## Work task
Although the records contain pictures, print none of them; print exactly the lines from the one with "The RussetToyDrum at" through the last line.

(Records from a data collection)

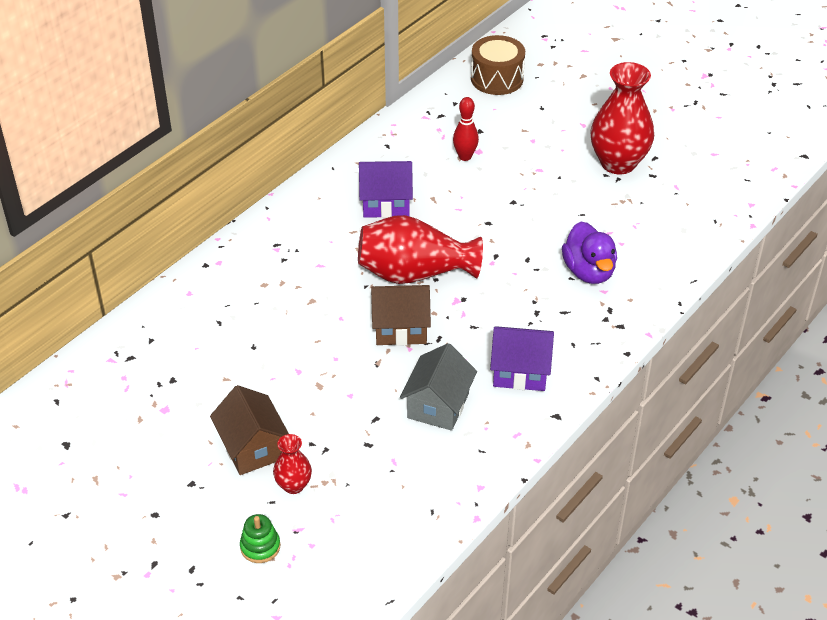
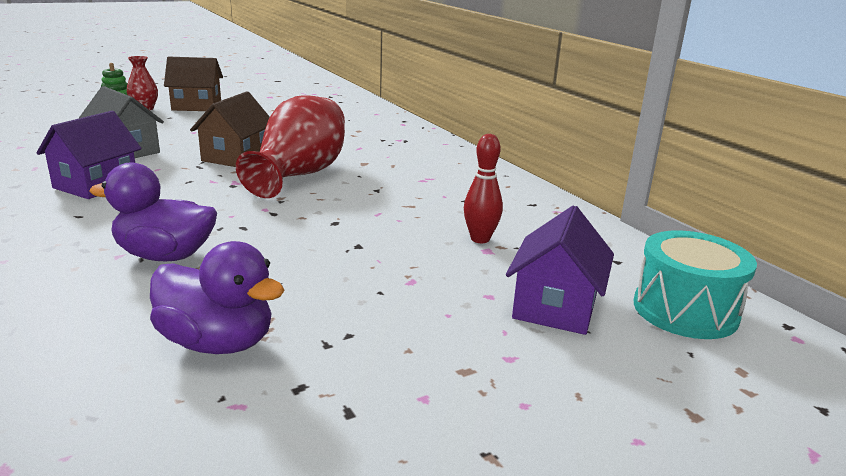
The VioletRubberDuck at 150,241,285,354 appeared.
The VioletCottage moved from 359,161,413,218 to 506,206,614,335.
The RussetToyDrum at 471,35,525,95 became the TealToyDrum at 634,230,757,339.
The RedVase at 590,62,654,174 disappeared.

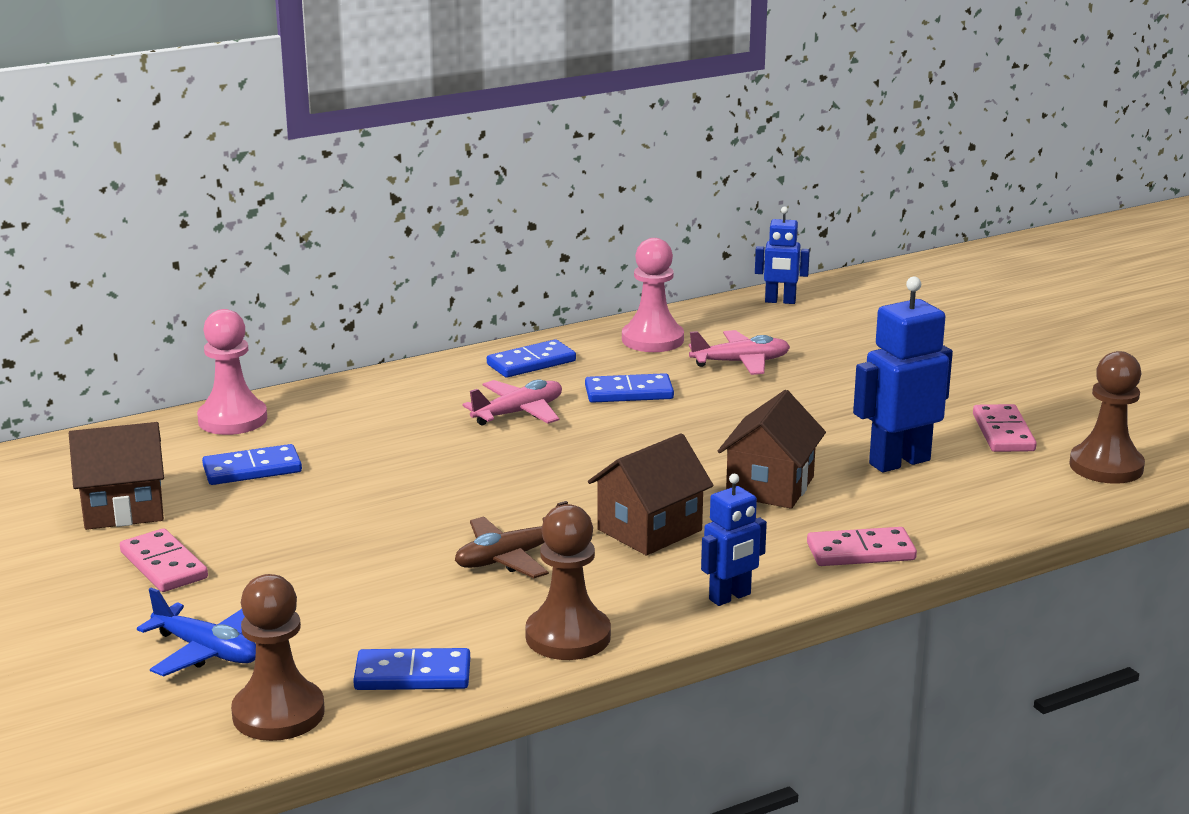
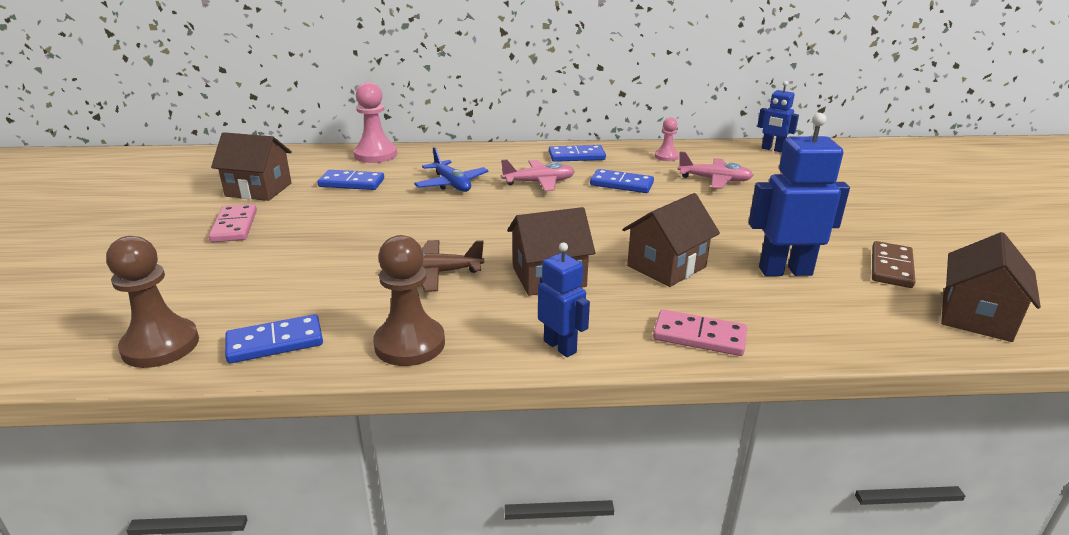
The BlueDomino at 353,648,470,690 turned 45 degrees counterclockwise.
The BluePlane moved from 137,588,256,677 to 414,147,489,192.
The BlueRobotFigure at 701,474,767,606 turned 120 degrees counterclockwise.
The RosyGamePawn at 622,238,684,352 changed to 0.56 times the size.
The RosyDomino at 973,404,1037,452 became the RussetDomino at 872,241,915,288.
The RussetGamePawn at 1069,351,1145,484 was replaced by the RussetCottage at 941,232,1041,342.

## Your response
The RussetToyDrum at 471,35,525,95 became the TealToyDrum at 634,230,757,339.
The RedVase at 590,62,654,174 disappeared.

The BlueDomino at 353,648,470,690 turned 45 degrees counterclockwise.
The BluePlane moved from 137,588,256,677 to 414,147,489,192.
The BlueRobotFigure at 701,474,767,606 turned 120 degrees counterclockwise.
The RosyGamePawn at 622,238,684,352 changed to 0.56 times the size.
The RosyDomino at 973,404,1037,452 became the RussetDomino at 872,241,915,288.
The RussetGamePawn at 1069,351,1145,484 was replaced by the RussetCottage at 941,232,1041,342.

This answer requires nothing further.